Reproduce verbatim every text line in the entries below, omitting the pictures.
......
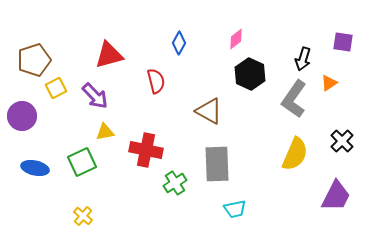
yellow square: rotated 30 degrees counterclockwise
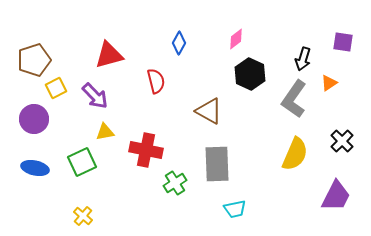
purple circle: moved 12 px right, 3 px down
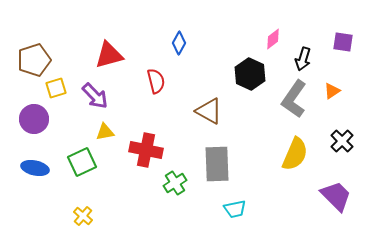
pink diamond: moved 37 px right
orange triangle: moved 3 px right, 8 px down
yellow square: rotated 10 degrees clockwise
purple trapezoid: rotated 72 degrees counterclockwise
......
* **Response to the task**
yellow square: rotated 30 degrees counterclockwise
purple circle: moved 12 px right, 3 px down
pink diamond: moved 37 px right
orange triangle: moved 3 px right, 8 px down
yellow square: rotated 10 degrees clockwise
purple trapezoid: rotated 72 degrees counterclockwise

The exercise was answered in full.